* Activity:
Please copy the entries below word for word, leaving out any image.

Shape position updates:
● ● ● ● ● ● ●

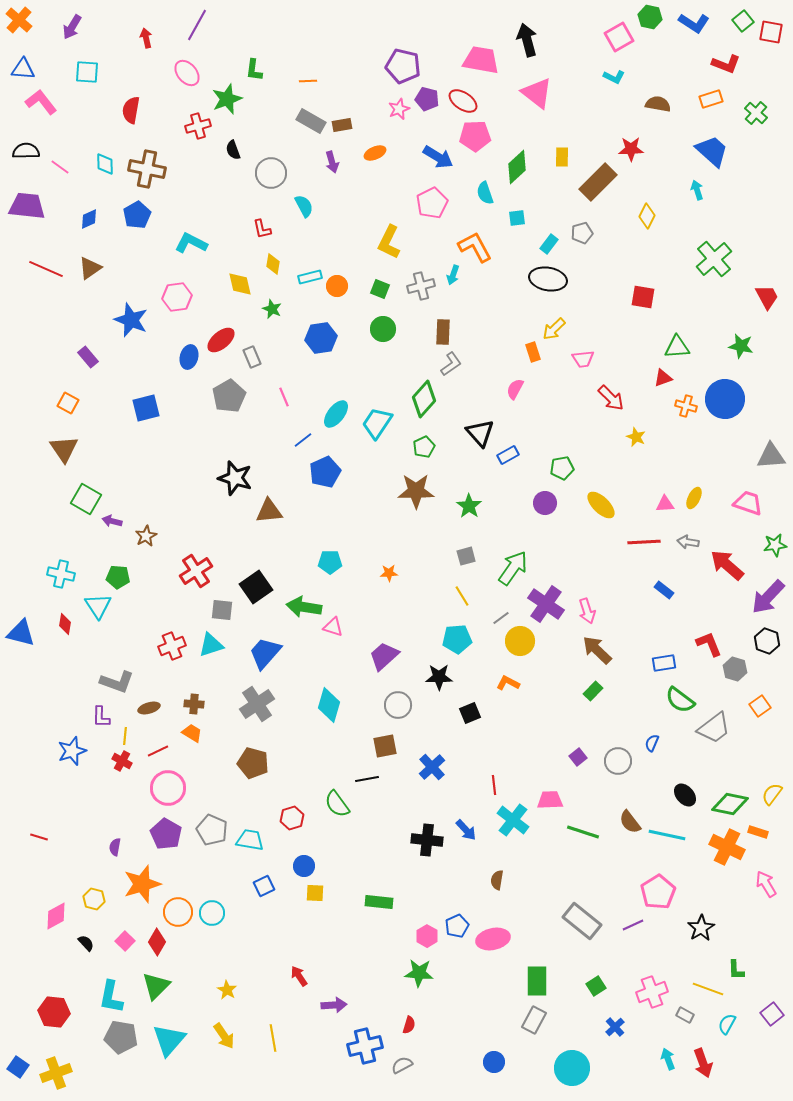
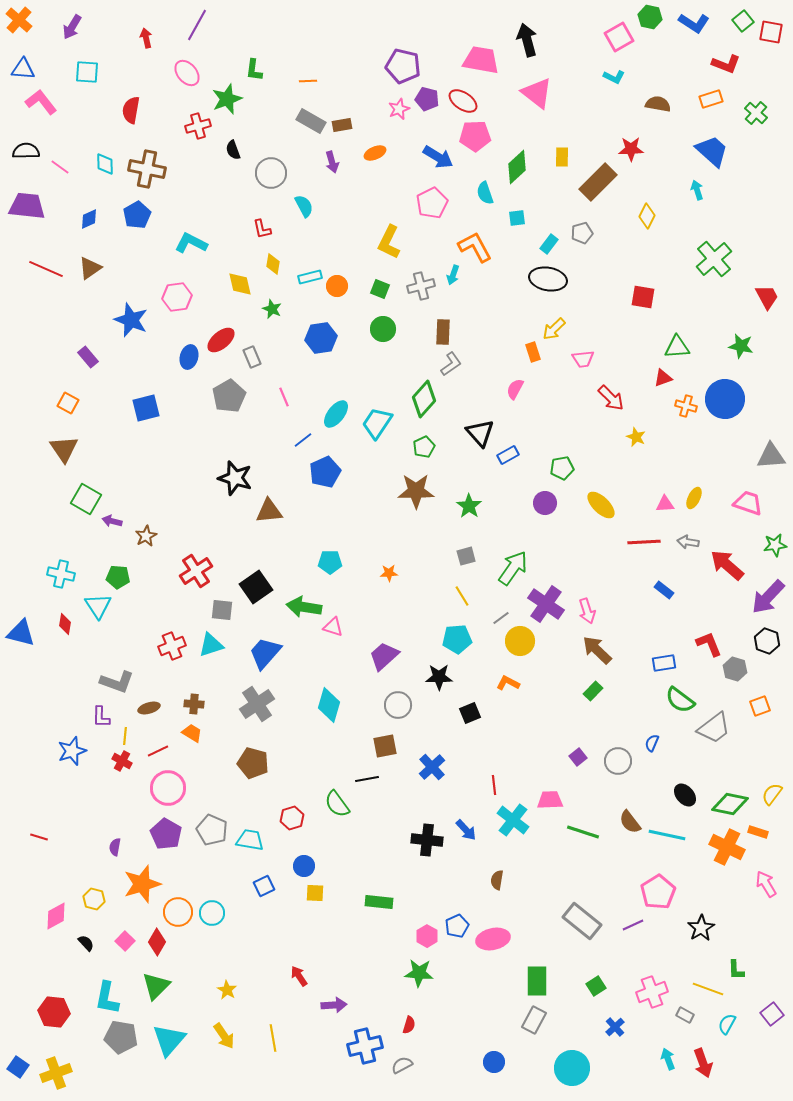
orange square at (760, 706): rotated 15 degrees clockwise
cyan L-shape at (111, 997): moved 4 px left, 1 px down
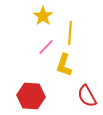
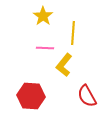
yellow line: moved 3 px right
pink line: moved 1 px left, 1 px down; rotated 48 degrees clockwise
yellow L-shape: rotated 20 degrees clockwise
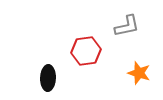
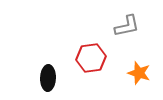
red hexagon: moved 5 px right, 7 px down
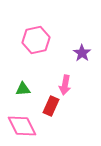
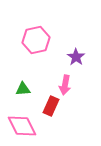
purple star: moved 6 px left, 4 px down
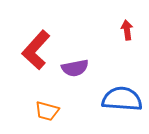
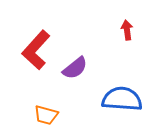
purple semicircle: rotated 28 degrees counterclockwise
orange trapezoid: moved 1 px left, 4 px down
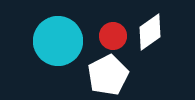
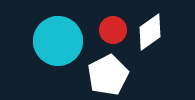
red circle: moved 6 px up
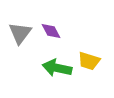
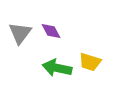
yellow trapezoid: moved 1 px right, 1 px down
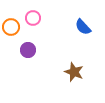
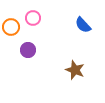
blue semicircle: moved 2 px up
brown star: moved 1 px right, 2 px up
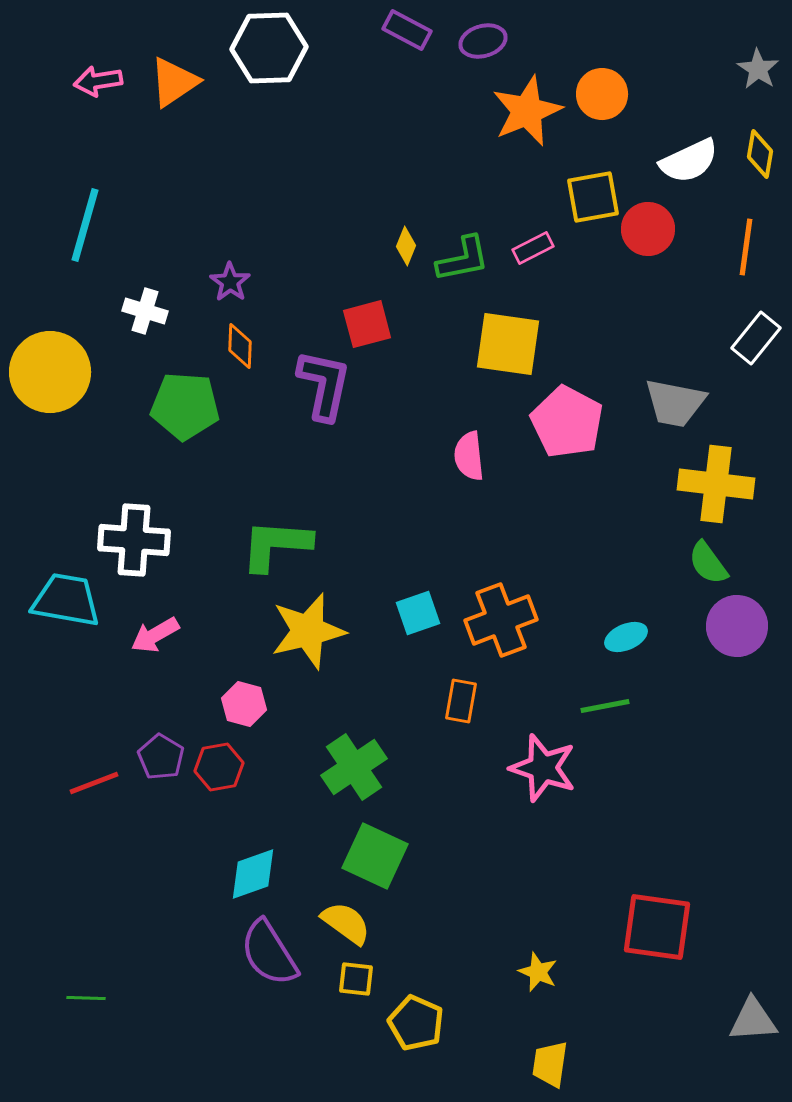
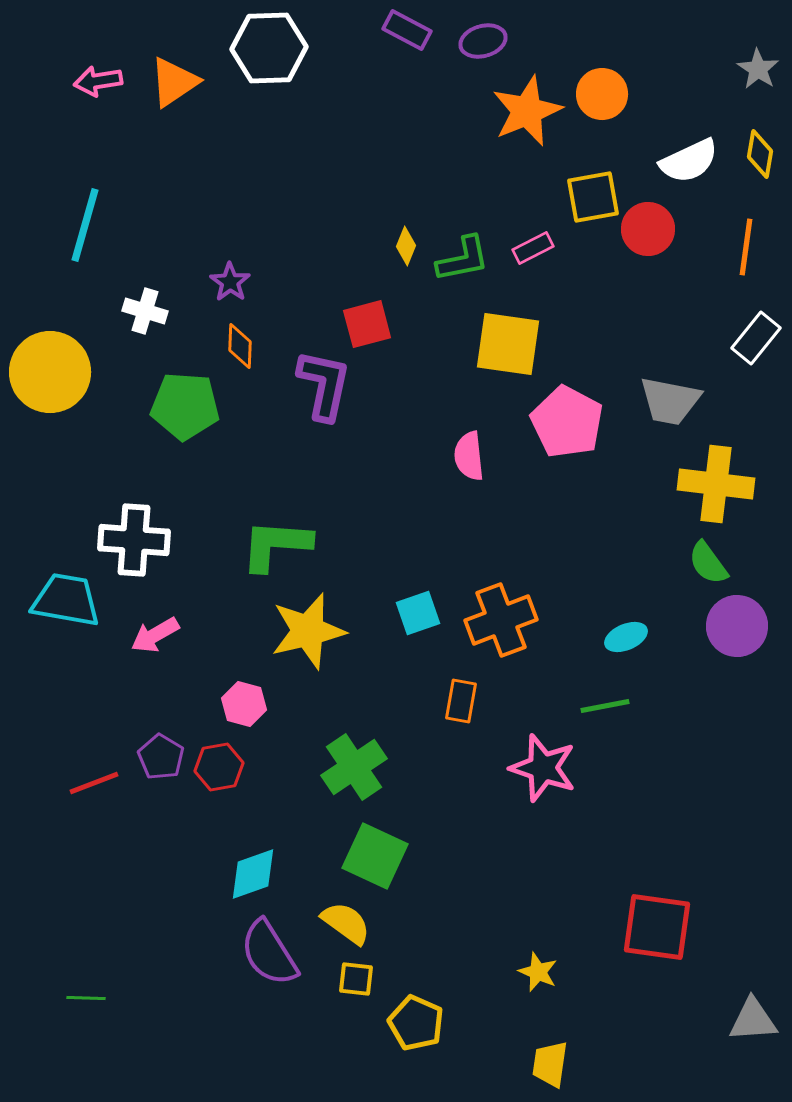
gray trapezoid at (675, 403): moved 5 px left, 2 px up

● ● ● ● ● ● ●

* Completed exercise:
orange square at (760, 706): rotated 15 degrees clockwise
cyan L-shape at (111, 997): moved 4 px left, 1 px down
yellow line: moved 3 px right
pink line: moved 1 px left, 1 px down; rotated 48 degrees clockwise
yellow L-shape: rotated 20 degrees clockwise
red hexagon: moved 5 px right, 7 px down
purple star: moved 6 px left, 4 px down
purple semicircle: rotated 28 degrees counterclockwise
orange trapezoid: moved 1 px left, 4 px down
red circle: moved 6 px up
yellow trapezoid: moved 1 px right, 1 px down
blue semicircle: moved 2 px up
brown star: moved 1 px right, 2 px up
gray trapezoid at (675, 403): moved 5 px left, 2 px up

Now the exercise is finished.